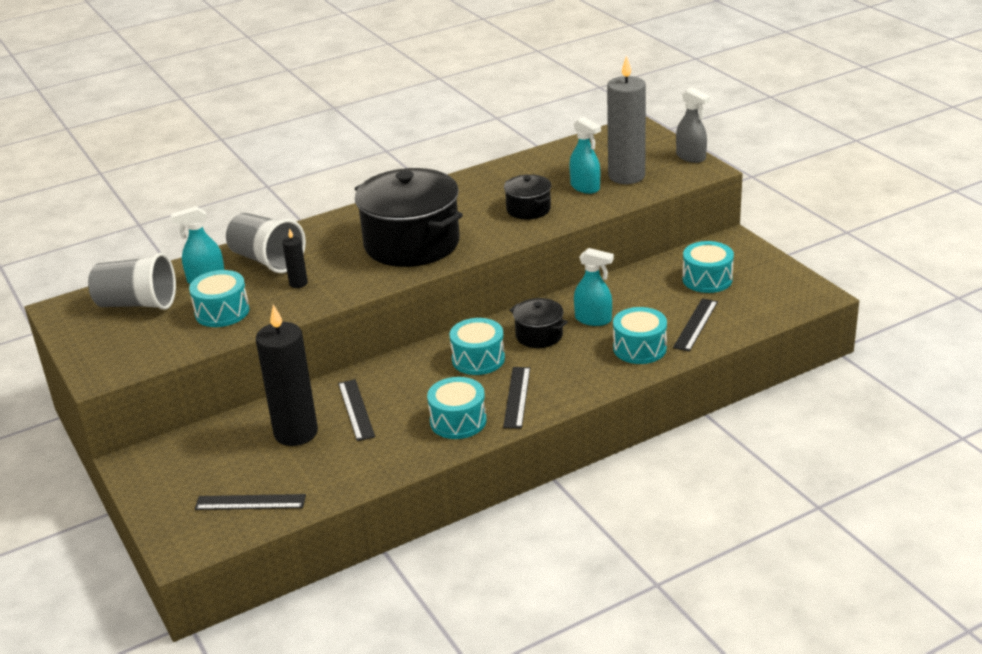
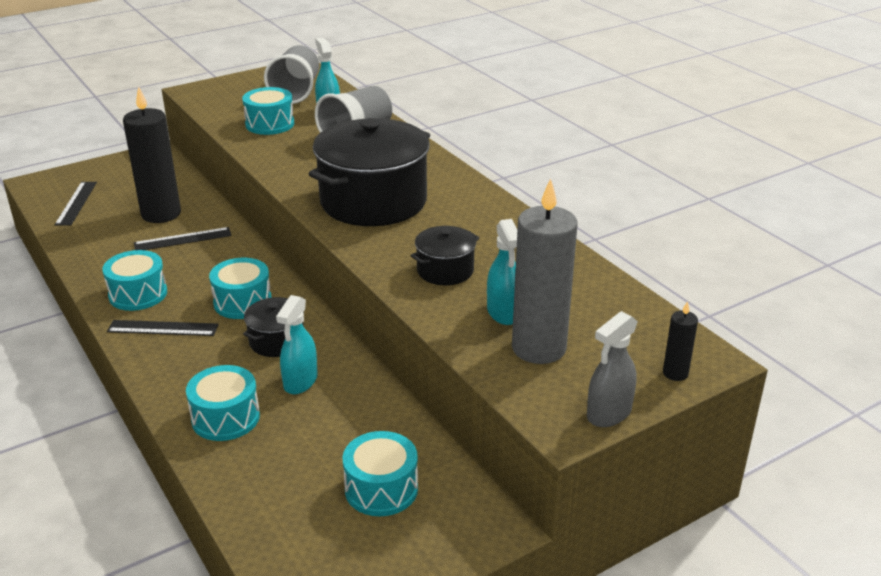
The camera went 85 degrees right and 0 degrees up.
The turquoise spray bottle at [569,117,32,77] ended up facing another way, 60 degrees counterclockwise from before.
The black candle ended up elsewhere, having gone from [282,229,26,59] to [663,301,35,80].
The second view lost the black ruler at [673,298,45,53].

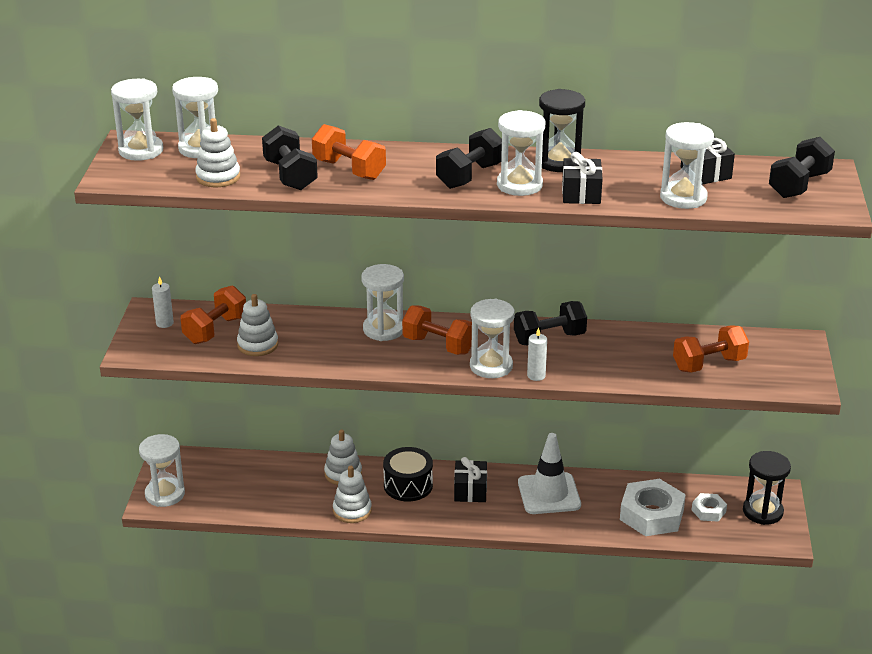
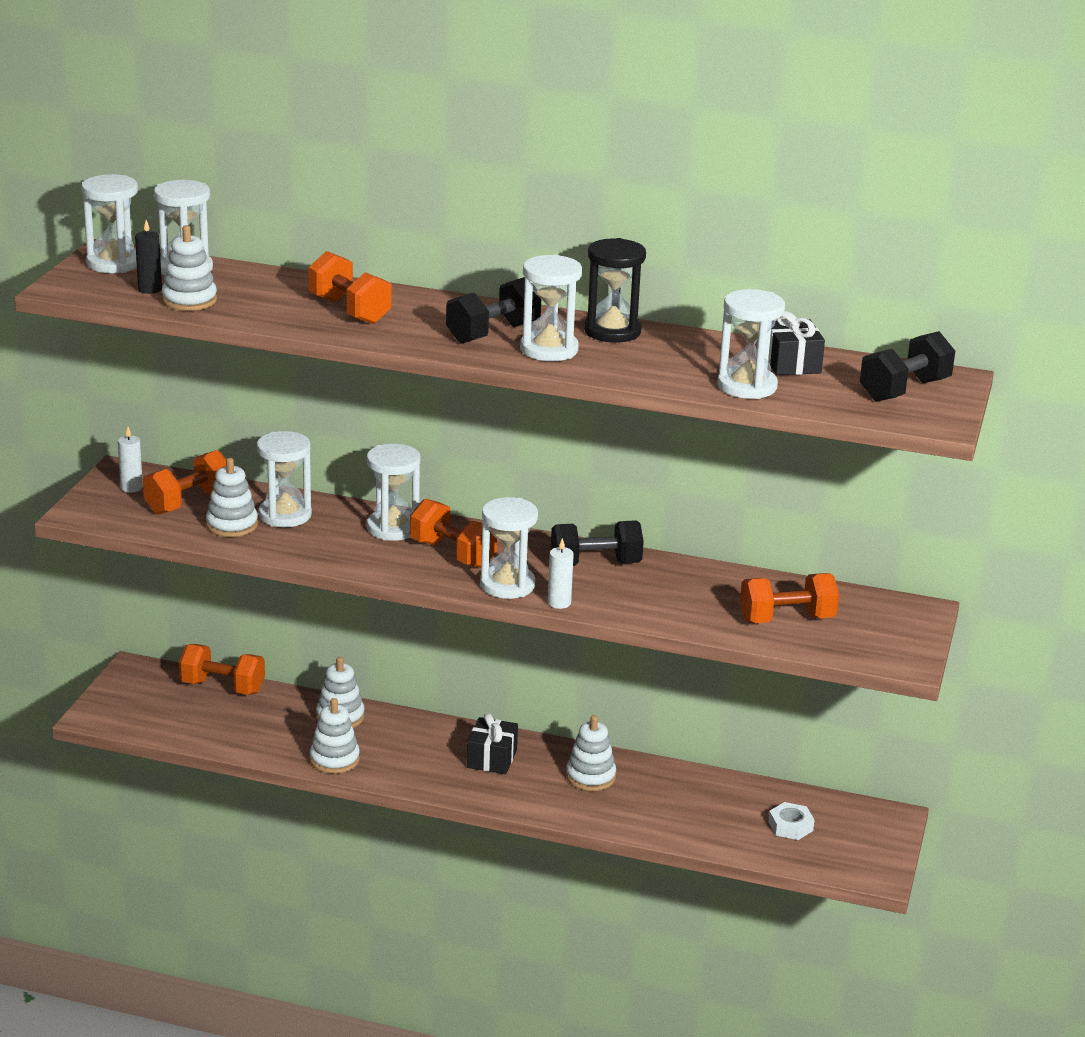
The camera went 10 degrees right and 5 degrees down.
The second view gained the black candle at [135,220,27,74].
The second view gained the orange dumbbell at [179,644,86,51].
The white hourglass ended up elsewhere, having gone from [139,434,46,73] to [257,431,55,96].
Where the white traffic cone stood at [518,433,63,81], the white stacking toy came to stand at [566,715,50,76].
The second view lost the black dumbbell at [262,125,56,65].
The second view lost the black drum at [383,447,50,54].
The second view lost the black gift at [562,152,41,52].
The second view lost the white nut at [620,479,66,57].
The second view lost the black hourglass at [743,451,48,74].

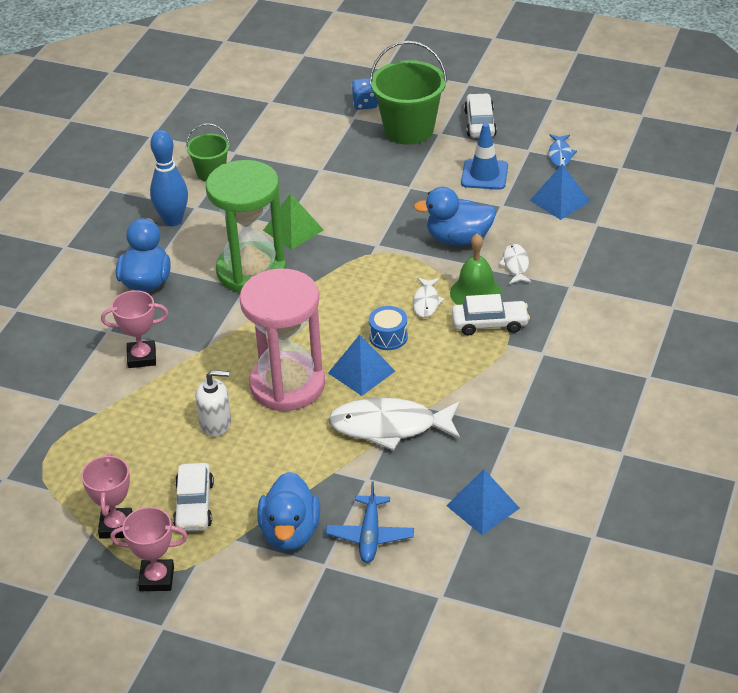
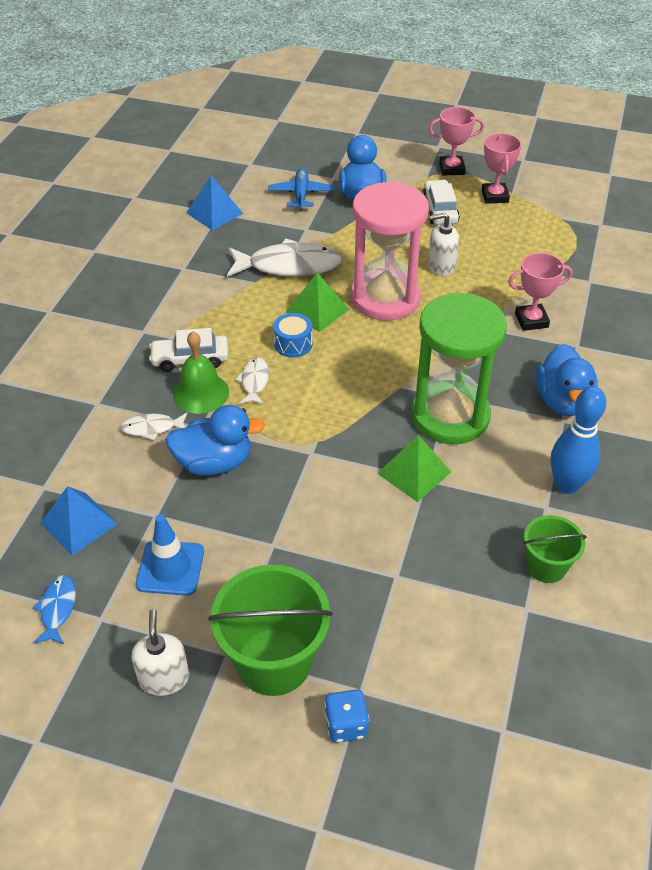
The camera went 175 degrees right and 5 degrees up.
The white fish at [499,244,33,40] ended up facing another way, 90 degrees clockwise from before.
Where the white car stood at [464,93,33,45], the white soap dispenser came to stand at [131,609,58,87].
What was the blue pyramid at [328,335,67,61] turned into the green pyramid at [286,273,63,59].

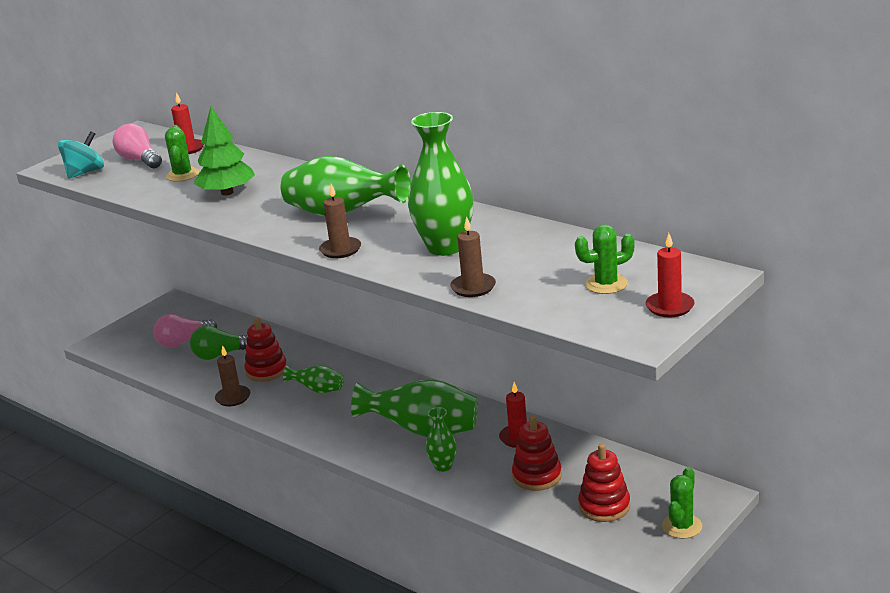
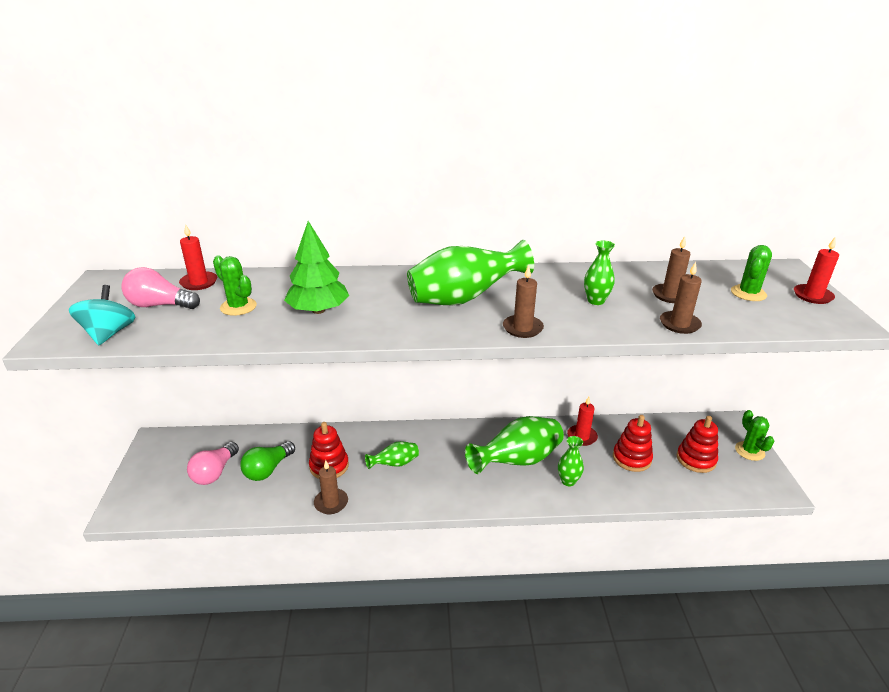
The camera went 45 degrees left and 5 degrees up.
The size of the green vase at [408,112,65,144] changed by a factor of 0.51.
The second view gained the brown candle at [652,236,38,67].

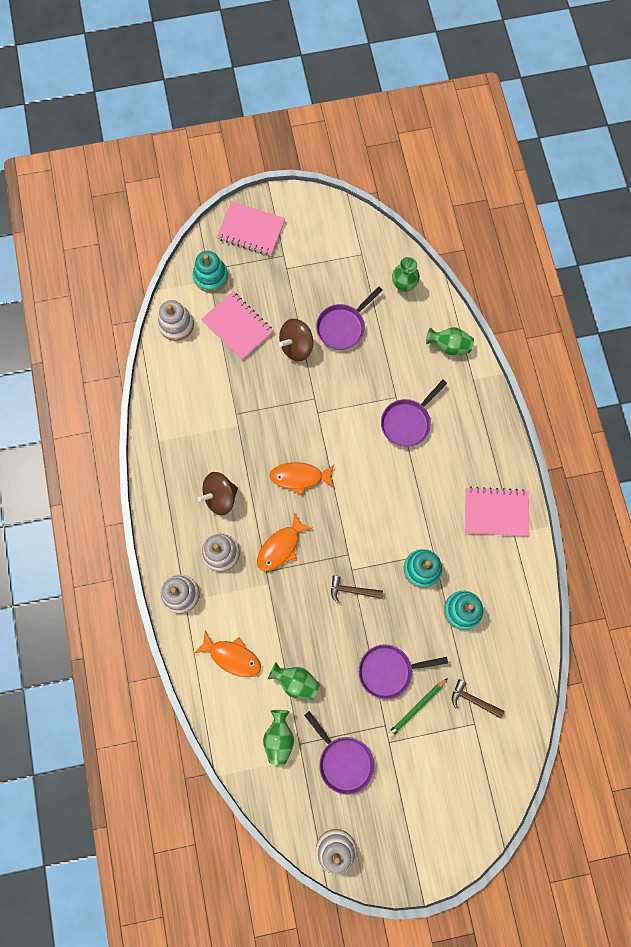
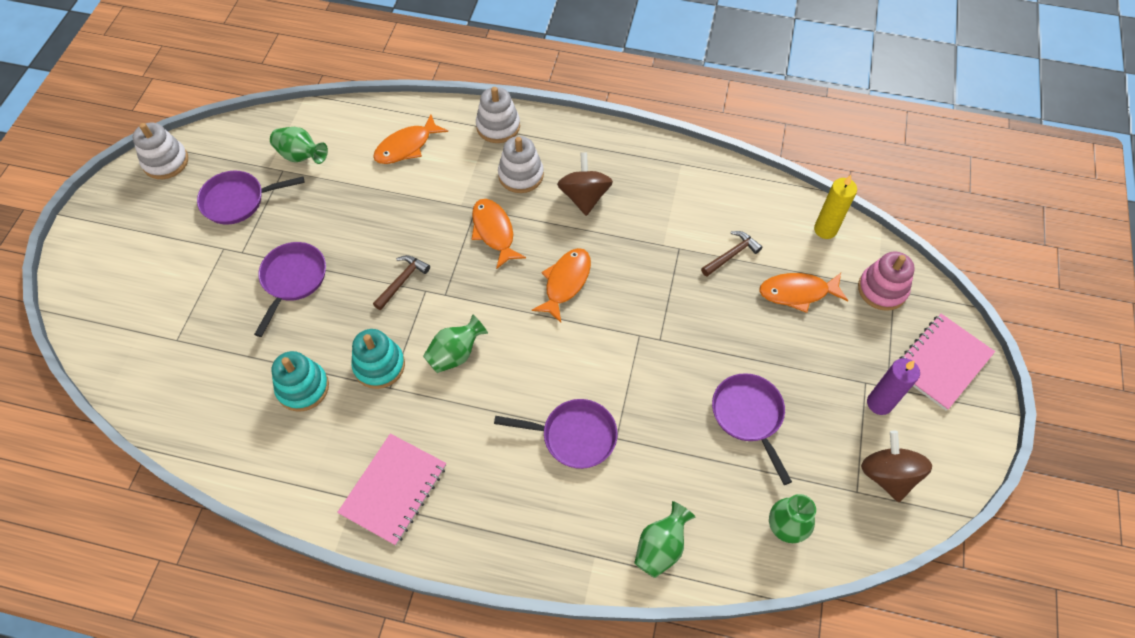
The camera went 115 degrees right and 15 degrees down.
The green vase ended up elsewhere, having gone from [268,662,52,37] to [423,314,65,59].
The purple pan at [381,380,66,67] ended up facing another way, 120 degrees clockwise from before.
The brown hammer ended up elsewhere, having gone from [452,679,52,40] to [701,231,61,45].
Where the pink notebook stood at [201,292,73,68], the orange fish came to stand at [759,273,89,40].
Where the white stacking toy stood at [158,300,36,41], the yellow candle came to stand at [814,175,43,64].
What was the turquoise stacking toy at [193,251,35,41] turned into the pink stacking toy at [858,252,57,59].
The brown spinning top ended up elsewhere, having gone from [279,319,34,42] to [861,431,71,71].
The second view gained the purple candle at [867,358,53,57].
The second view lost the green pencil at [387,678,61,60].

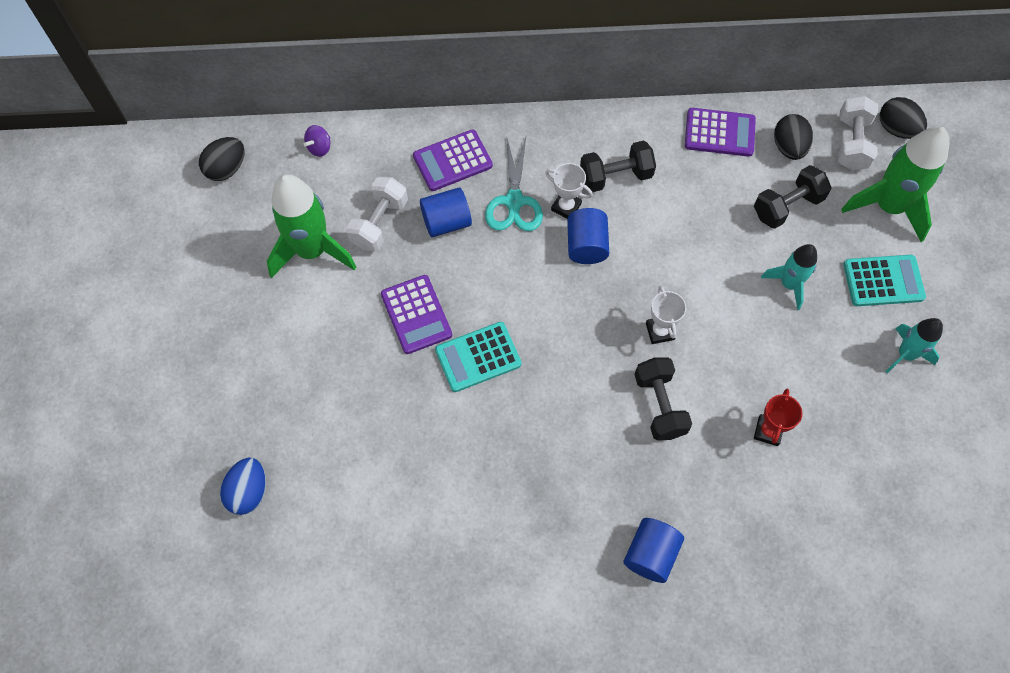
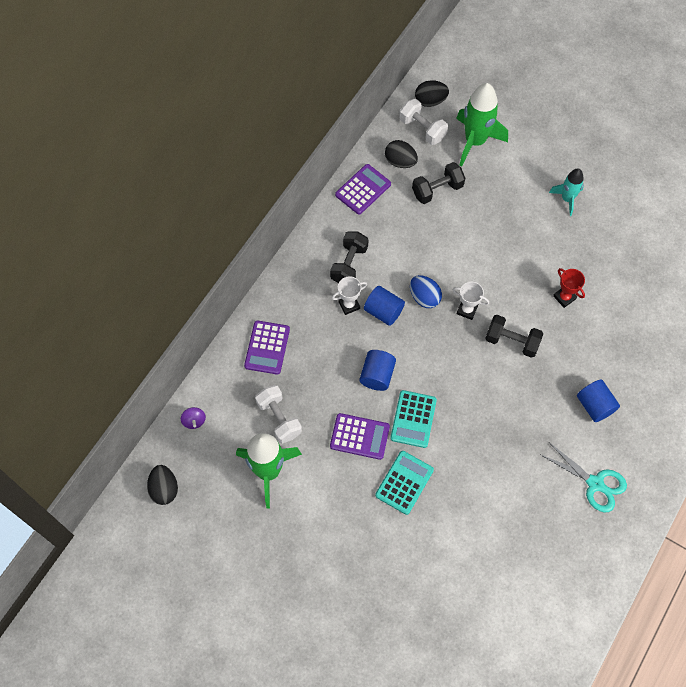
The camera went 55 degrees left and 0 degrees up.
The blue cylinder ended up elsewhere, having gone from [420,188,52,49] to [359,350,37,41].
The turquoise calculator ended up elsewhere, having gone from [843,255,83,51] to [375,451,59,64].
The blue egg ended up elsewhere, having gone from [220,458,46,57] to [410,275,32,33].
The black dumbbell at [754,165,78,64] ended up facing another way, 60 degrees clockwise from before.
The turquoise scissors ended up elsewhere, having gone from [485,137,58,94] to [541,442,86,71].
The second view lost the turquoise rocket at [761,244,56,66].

◇ ◇ ◇

#### What to work on:
Could you print the listing above word for word, without its pictures?

#### Solution to this exercise:
The camera went 85 degrees right and 0 degrees up.
The turquoise spray bottle at [569,117,32,77] ended up facing another way, 60 degrees counterclockwise from before.
The black candle ended up elsewhere, having gone from [282,229,26,59] to [663,301,35,80].
The second view lost the black ruler at [673,298,45,53].

The camera went 10 degrees right and 5 degrees down.
The second view gained the black candle at [135,220,27,74].
The second view gained the orange dumbbell at [179,644,86,51].
The white hourglass ended up elsewhere, having gone from [139,434,46,73] to [257,431,55,96].
Where the white traffic cone stood at [518,433,63,81], the white stacking toy came to stand at [566,715,50,76].
The second view lost the black dumbbell at [262,125,56,65].
The second view lost the black drum at [383,447,50,54].
The second view lost the black gift at [562,152,41,52].
The second view lost the white nut at [620,479,66,57].
The second view lost the black hourglass at [743,451,48,74].

The camera went 175 degrees right and 5 degrees up.
The white fish at [499,244,33,40] ended up facing another way, 90 degrees clockwise from before.
Where the white car stood at [464,93,33,45], the white soap dispenser came to stand at [131,609,58,87].
What was the blue pyramid at [328,335,67,61] turned into the green pyramid at [286,273,63,59].

The camera went 45 degrees left and 5 degrees up.
The size of the green vase at [408,112,65,144] changed by a factor of 0.51.
The second view gained the brown candle at [652,236,38,67].

The camera went 115 degrees right and 15 degrees down.
The green vase ended up elsewhere, having gone from [268,662,52,37] to [423,314,65,59].
The purple pan at [381,380,66,67] ended up facing another way, 120 degrees clockwise from before.
The brown hammer ended up elsewhere, having gone from [452,679,52,40] to [701,231,61,45].
Where the pink notebook stood at [201,292,73,68], the orange fish came to stand at [759,273,89,40].
Where the white stacking toy stood at [158,300,36,41], the yellow candle came to stand at [814,175,43,64].
What was the turquoise stacking toy at [193,251,35,41] turned into the pink stacking toy at [858,252,57,59].
The brown spinning top ended up elsewhere, having gone from [279,319,34,42] to [861,431,71,71].
The second view gained the purple candle at [867,358,53,57].
The second view lost the green pencil at [387,678,61,60].

The camera went 55 degrees left and 0 degrees up.
The blue cylinder ended up elsewhere, having gone from [420,188,52,49] to [359,350,37,41].
The turquoise calculator ended up elsewhere, having gone from [843,255,83,51] to [375,451,59,64].
The blue egg ended up elsewhere, having gone from [220,458,46,57] to [410,275,32,33].
The black dumbbell at [754,165,78,64] ended up facing another way, 60 degrees clockwise from before.
The turquoise scissors ended up elsewhere, having gone from [485,137,58,94] to [541,442,86,71].
The second view lost the turquoise rocket at [761,244,56,66].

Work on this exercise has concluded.